#### [TASK BRIEF]
From the line with "U3 pin A0: GND -> +5V" to the line with "U3 pin A2: GND -> +5V", output every line below exactly, both ends included. Skip the pictures.

#### [Detected change data]

####################

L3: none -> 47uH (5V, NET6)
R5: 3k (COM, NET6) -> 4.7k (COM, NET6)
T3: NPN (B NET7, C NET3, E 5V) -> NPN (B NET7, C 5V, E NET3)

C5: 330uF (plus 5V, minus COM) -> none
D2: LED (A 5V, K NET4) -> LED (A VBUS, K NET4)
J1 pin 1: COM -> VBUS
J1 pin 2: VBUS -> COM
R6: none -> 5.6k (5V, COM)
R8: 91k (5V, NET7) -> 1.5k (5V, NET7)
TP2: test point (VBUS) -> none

####################

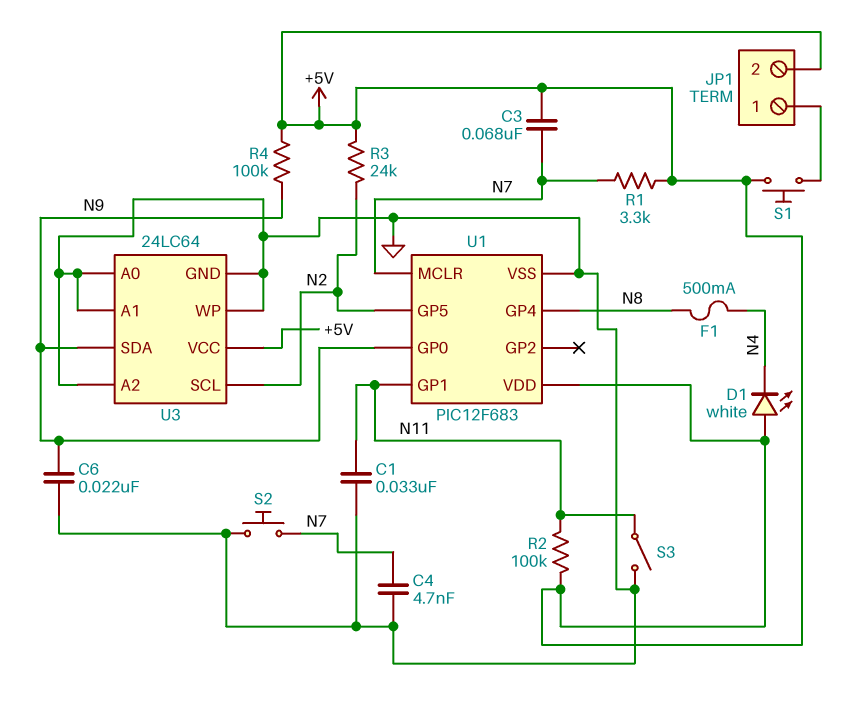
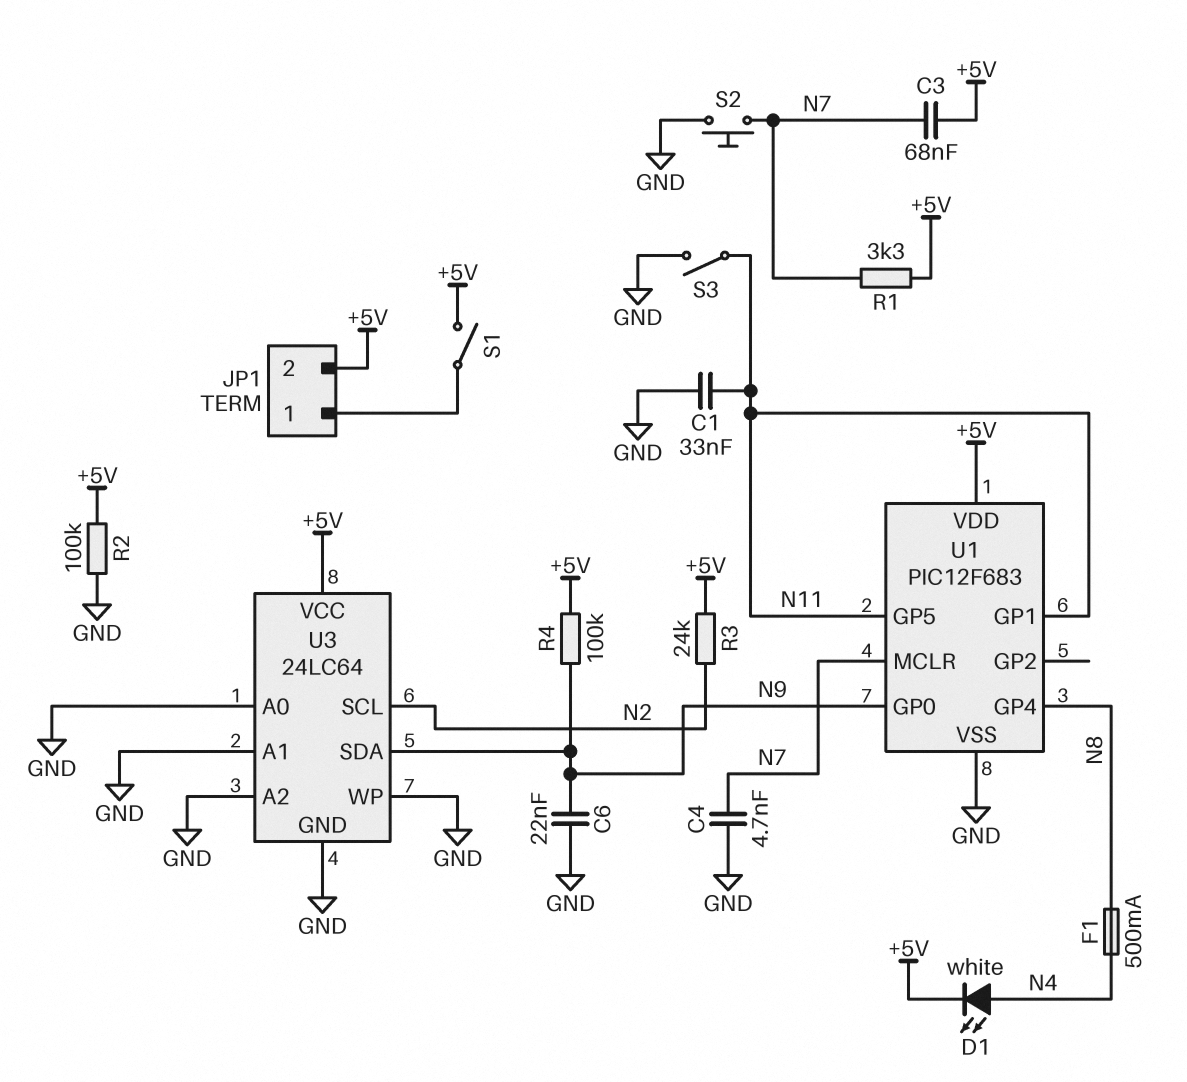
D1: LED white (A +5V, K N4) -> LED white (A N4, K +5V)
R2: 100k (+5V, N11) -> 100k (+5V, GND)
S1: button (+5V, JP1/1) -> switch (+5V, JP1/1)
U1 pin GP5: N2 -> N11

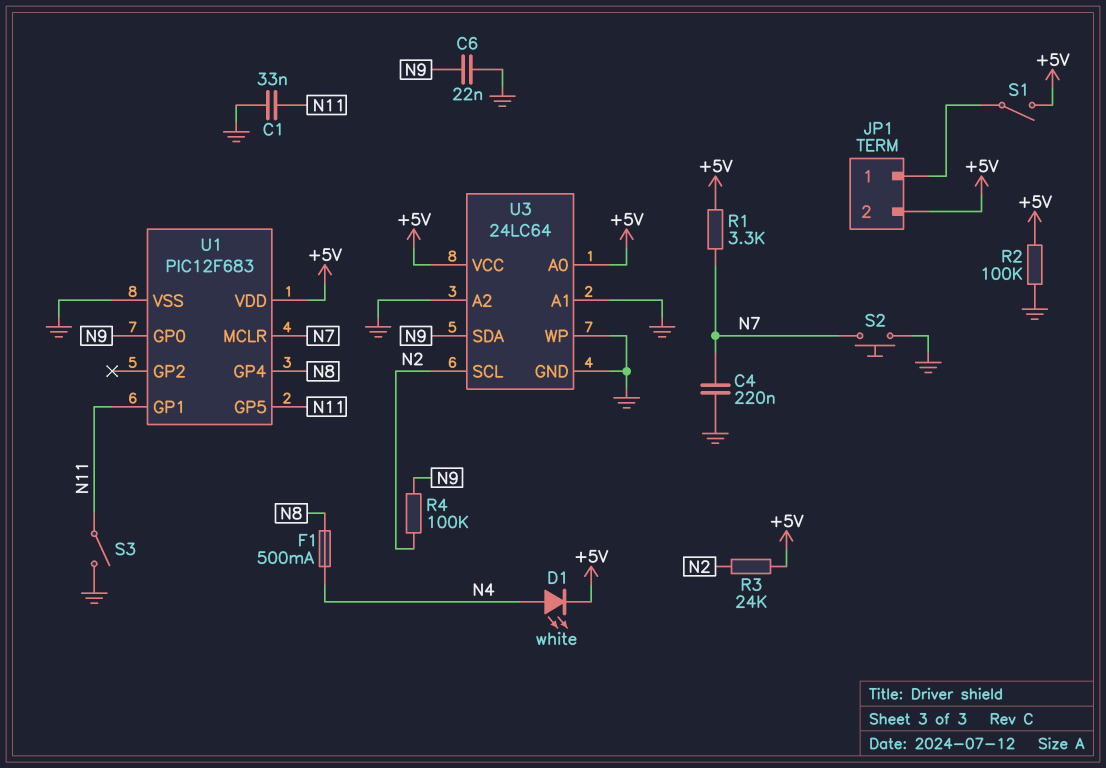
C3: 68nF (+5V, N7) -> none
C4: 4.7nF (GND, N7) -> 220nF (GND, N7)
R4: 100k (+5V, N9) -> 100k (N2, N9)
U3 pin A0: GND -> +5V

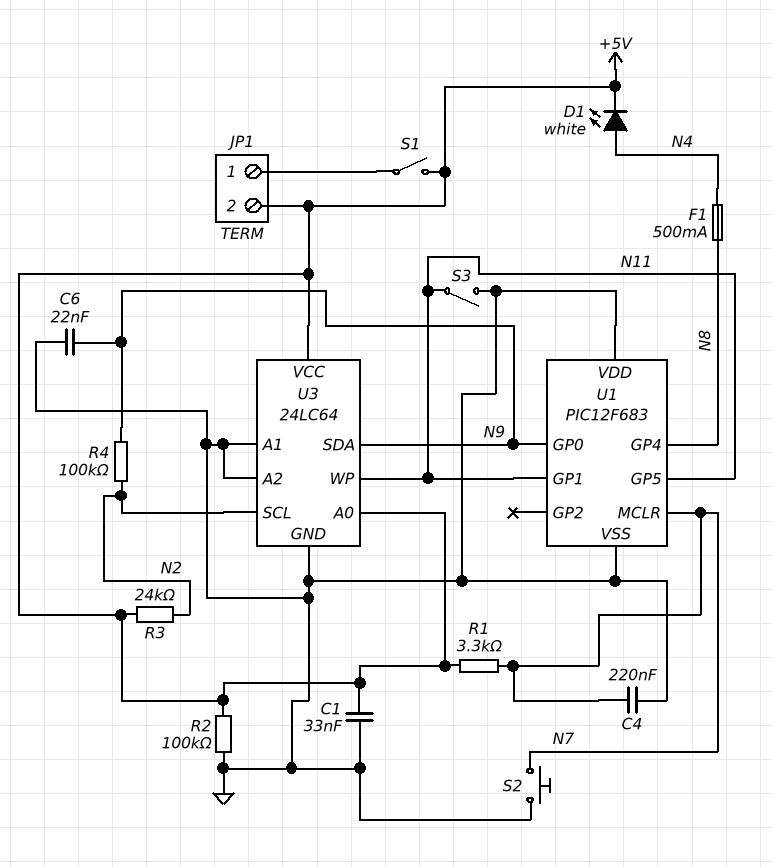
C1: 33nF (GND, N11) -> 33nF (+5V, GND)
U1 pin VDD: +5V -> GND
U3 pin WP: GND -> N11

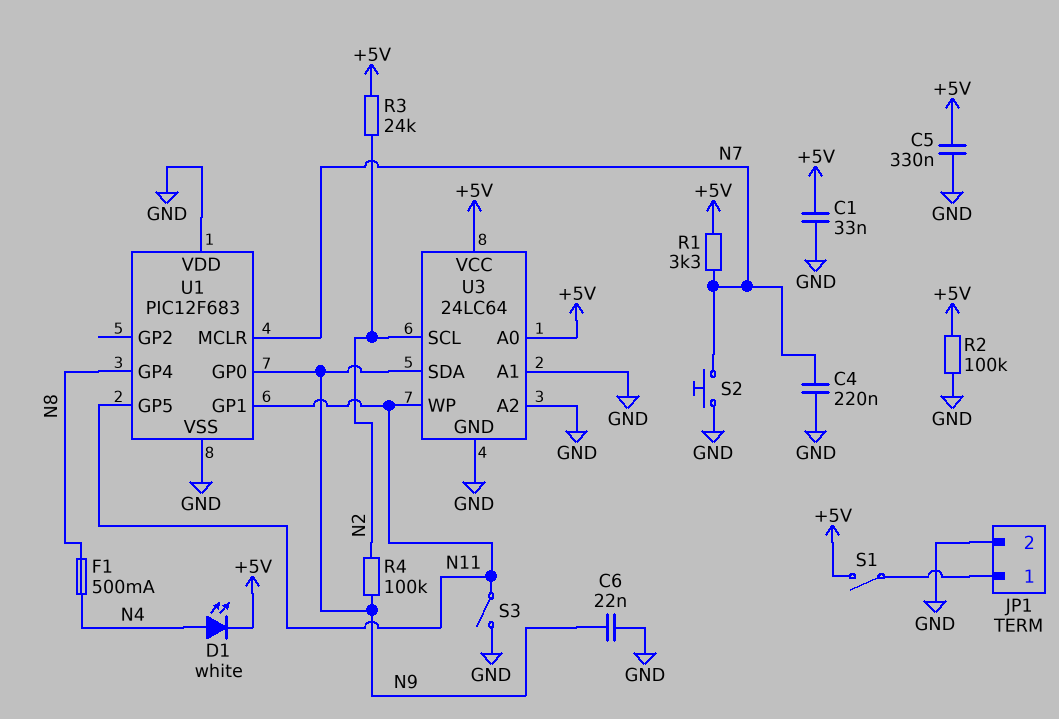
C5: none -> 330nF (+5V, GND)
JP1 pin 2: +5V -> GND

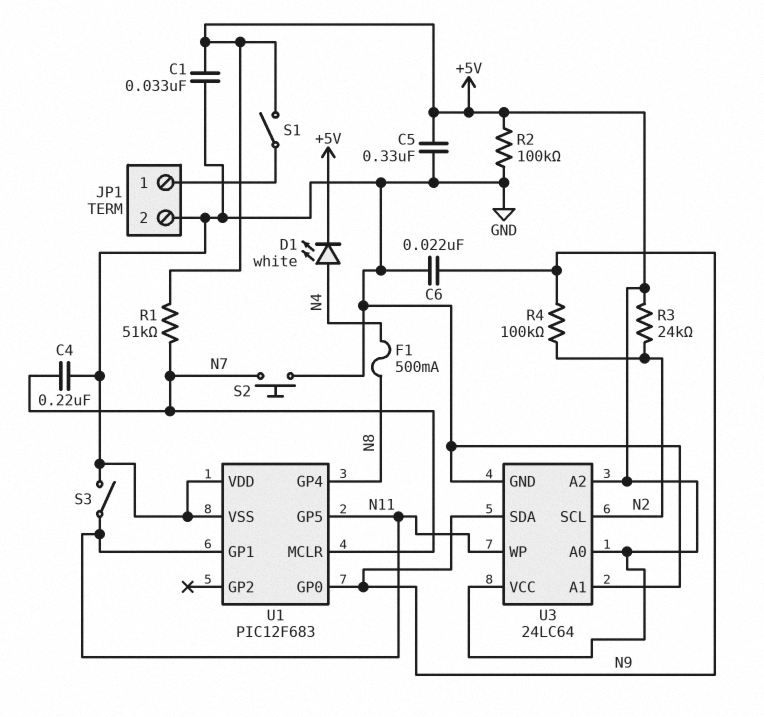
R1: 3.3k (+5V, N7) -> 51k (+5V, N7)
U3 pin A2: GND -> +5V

####################

#### [SOLUTION FOR THIS PROBLEM]
U3 pin A0: GND -> +5V

C1: 33nF (GND, N11) -> 33nF (+5V, GND)
U1 pin VDD: +5V -> GND
U3 pin WP: GND -> N11

C5: none -> 330nF (+5V, GND)
JP1 pin 2: +5V -> GND

R1: 3.3k (+5V, N7) -> 51k (+5V, N7)
U3 pin A2: GND -> +5V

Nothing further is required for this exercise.